◆ **Task description**: Determine how many lines of the material below include "bottom", and reply with that number alone.

◆ **Data section**:
===

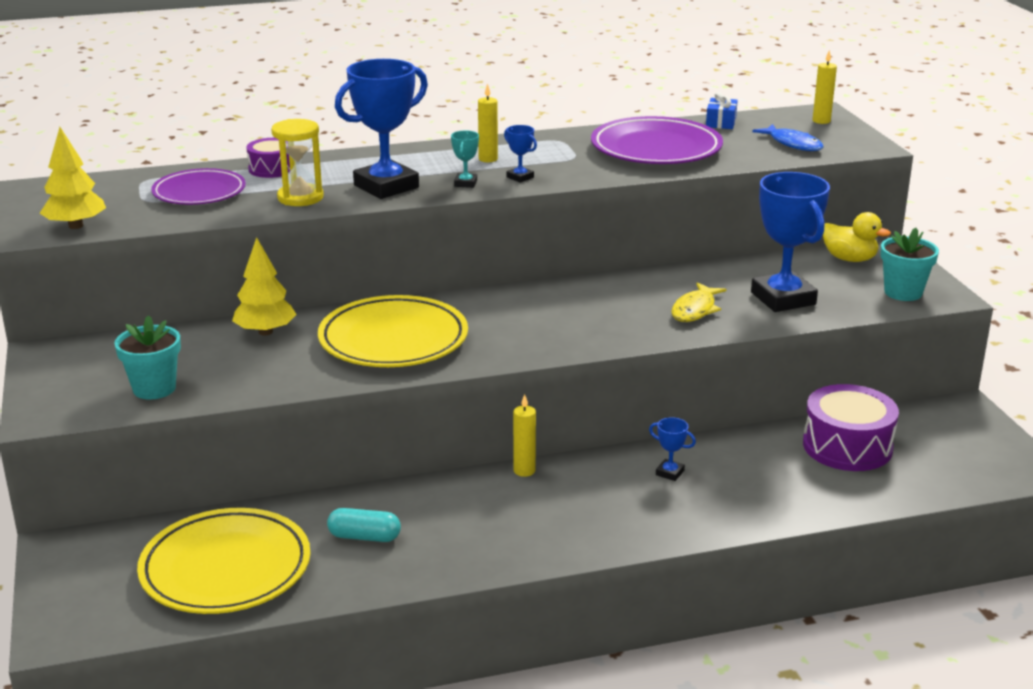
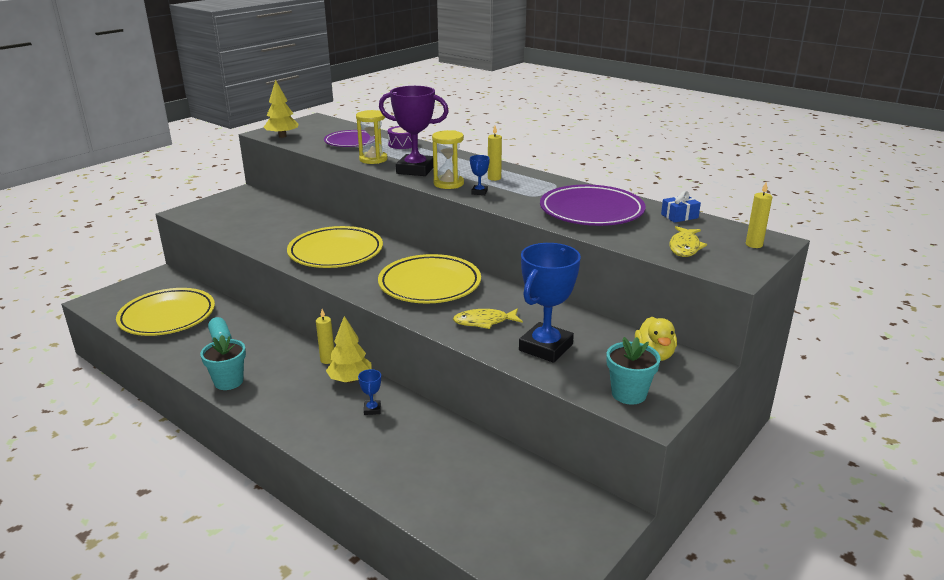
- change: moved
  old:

===

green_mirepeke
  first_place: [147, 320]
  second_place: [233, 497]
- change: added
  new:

===

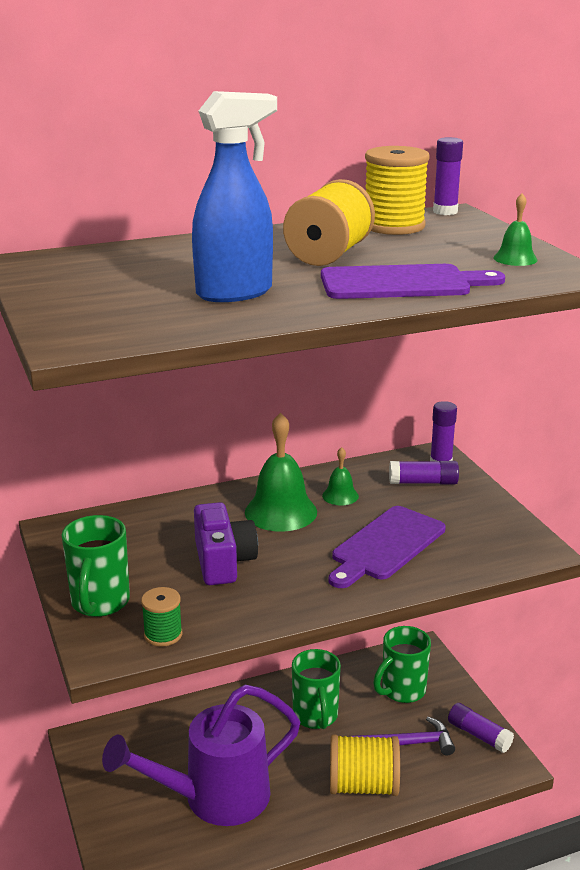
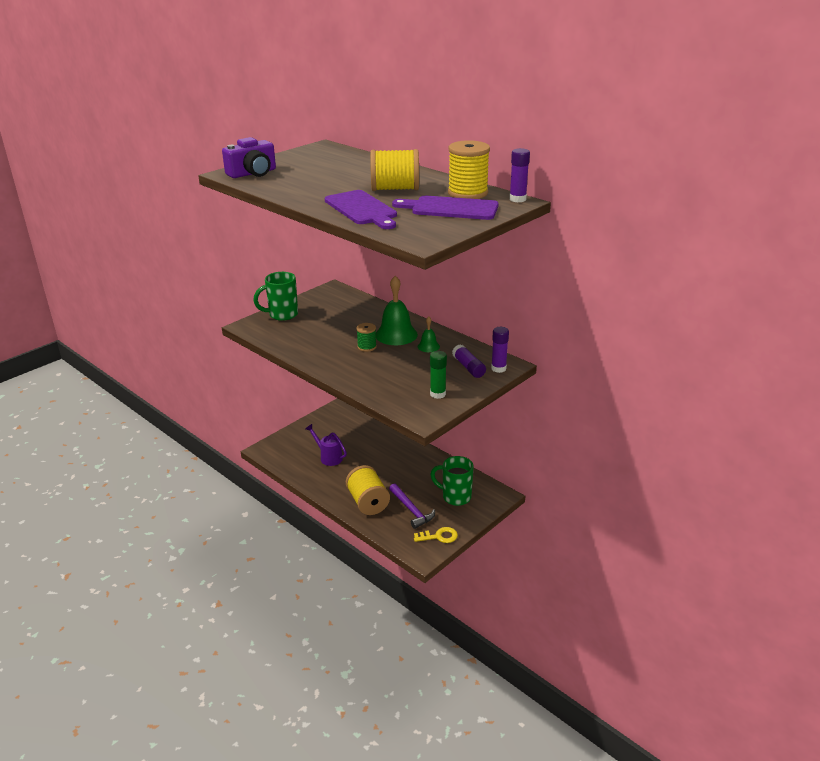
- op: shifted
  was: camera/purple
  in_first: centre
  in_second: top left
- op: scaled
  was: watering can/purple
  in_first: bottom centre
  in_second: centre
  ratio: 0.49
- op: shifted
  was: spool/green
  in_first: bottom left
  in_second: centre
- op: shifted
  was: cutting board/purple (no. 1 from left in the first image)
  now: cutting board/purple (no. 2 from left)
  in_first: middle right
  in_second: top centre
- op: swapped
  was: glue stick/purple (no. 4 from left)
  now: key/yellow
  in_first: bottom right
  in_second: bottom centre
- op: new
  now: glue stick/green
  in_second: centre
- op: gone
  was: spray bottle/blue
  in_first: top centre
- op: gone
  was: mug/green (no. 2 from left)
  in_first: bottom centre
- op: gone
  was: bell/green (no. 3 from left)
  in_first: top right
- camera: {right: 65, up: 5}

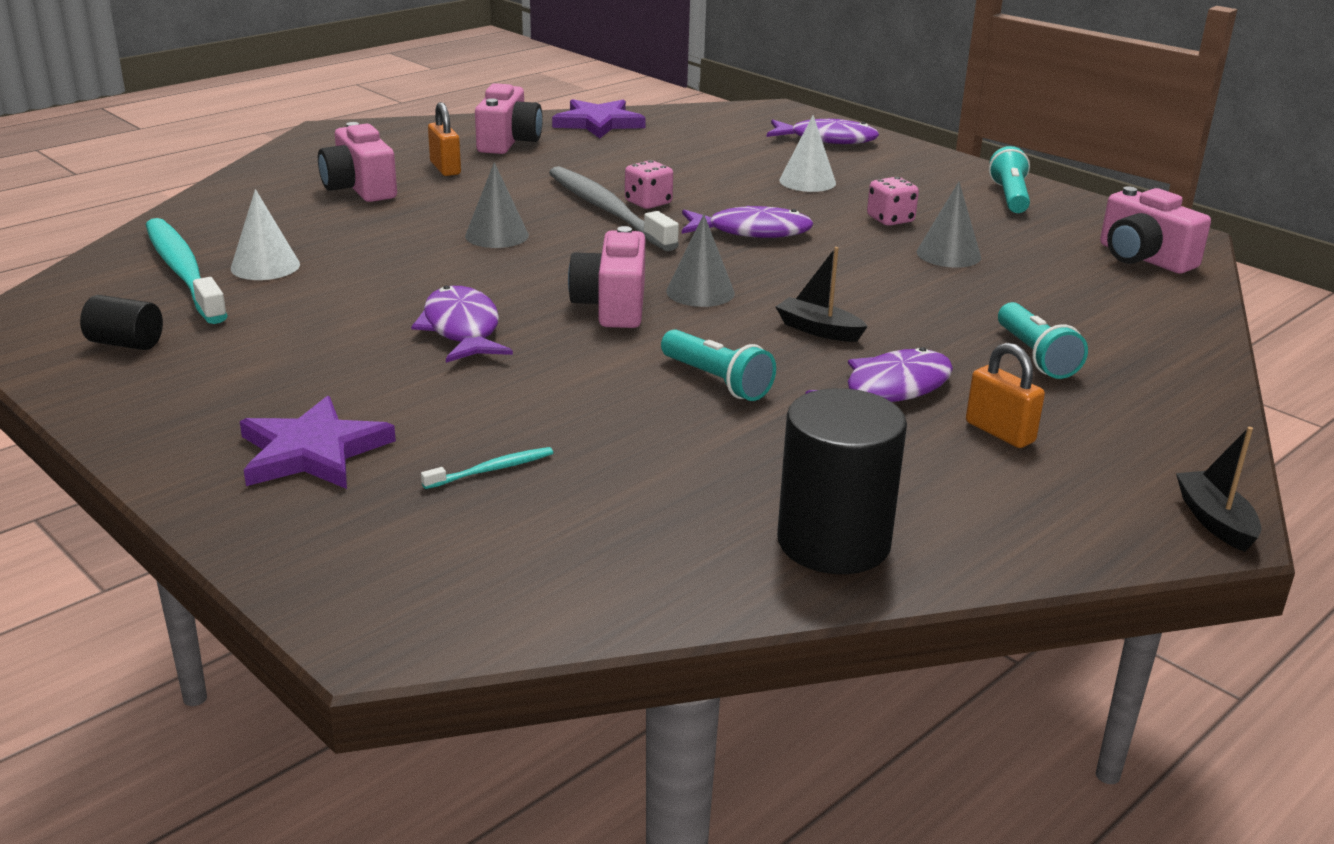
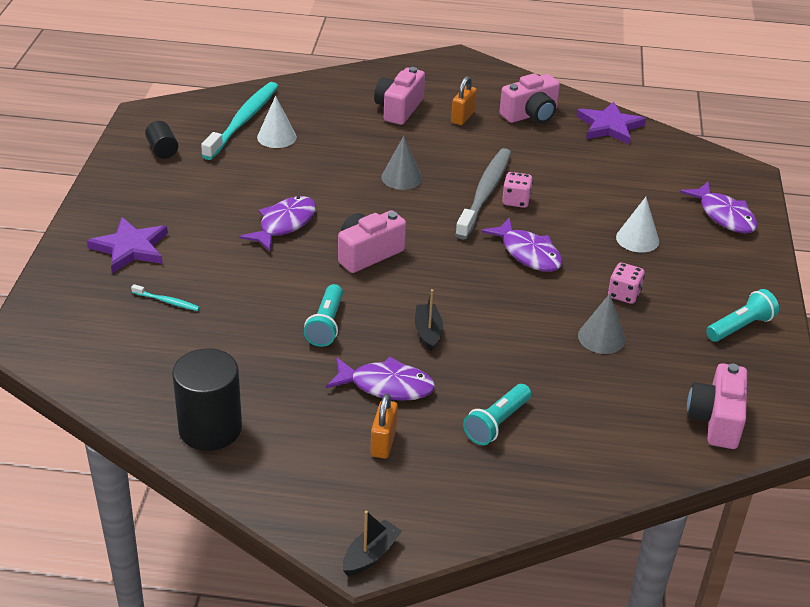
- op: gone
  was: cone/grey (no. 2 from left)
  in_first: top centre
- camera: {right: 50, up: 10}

===

◆ **Answer section**: 5